» Exercise:
Which lines of the data contain the string "cube"? Copy every one.

+++ Material for the task

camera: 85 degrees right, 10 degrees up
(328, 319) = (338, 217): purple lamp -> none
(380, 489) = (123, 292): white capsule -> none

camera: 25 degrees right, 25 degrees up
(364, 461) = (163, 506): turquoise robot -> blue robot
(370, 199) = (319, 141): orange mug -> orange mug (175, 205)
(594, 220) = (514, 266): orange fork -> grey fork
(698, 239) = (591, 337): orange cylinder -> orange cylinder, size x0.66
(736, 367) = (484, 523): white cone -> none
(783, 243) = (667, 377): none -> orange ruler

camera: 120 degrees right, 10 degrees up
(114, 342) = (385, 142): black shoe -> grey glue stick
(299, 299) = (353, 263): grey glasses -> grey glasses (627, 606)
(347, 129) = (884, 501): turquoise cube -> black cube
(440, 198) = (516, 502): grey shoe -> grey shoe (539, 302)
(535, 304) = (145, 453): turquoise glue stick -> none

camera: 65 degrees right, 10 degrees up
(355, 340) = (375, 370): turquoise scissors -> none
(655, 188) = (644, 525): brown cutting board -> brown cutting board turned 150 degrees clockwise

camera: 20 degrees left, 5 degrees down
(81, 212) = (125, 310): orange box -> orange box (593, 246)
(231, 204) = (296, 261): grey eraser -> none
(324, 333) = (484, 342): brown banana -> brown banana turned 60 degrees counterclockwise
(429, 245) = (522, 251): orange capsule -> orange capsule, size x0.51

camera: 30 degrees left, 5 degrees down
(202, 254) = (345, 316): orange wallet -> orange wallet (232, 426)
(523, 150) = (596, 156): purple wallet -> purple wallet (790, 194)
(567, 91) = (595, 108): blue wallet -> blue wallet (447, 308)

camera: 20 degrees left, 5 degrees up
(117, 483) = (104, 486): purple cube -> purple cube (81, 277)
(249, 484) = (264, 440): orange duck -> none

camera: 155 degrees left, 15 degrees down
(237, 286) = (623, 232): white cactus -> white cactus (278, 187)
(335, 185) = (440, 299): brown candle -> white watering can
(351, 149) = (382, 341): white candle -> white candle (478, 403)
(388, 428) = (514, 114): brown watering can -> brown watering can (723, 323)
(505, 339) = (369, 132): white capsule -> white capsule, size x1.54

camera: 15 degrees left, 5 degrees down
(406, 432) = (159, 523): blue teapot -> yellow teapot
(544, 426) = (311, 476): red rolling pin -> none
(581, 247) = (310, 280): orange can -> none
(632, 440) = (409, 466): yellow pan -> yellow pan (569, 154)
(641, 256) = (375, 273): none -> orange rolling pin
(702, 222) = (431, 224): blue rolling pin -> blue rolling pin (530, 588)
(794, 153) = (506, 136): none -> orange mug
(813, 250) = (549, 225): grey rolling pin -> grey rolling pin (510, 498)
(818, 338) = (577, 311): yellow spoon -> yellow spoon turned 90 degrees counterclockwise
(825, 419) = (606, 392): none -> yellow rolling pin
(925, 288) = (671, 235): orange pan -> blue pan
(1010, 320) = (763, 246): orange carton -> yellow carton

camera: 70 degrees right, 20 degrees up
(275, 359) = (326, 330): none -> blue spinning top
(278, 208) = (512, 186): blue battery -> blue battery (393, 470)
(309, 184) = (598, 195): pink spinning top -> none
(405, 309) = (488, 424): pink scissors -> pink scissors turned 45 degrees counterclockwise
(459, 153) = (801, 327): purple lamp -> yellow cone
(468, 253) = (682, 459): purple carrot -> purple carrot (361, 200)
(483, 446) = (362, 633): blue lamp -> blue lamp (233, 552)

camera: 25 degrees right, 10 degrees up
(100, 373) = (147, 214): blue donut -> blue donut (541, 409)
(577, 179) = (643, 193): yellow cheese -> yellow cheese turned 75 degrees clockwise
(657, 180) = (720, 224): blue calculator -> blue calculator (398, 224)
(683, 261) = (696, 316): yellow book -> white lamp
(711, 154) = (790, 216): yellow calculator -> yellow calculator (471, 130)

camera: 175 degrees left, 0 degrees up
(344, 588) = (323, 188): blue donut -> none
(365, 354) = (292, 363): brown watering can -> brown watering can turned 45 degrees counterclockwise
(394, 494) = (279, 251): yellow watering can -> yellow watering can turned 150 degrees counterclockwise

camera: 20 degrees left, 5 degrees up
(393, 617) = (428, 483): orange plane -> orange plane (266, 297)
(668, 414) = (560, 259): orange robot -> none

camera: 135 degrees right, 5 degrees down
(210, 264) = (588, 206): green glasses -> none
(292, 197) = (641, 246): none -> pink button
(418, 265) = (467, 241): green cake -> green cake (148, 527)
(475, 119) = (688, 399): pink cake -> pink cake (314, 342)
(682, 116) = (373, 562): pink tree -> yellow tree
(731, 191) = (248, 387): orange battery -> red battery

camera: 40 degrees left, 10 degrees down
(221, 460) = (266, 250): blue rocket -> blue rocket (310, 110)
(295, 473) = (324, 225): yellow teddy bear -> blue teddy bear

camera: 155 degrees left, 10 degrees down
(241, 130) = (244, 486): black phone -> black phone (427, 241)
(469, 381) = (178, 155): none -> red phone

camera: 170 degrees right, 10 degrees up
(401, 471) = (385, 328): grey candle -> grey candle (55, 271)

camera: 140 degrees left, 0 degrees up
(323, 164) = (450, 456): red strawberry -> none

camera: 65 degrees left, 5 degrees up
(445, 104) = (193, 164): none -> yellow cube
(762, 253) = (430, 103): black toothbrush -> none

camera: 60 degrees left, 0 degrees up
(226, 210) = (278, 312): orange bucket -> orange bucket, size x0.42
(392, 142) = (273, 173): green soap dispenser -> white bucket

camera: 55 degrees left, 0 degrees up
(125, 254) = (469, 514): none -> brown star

++++++

» Written solution:
(347, 129) = (884, 501): turquoise cube -> black cube
(117, 483) = (104, 486): purple cube -> purple cube (81, 277)
(445, 104) = (193, 164): none -> yellow cube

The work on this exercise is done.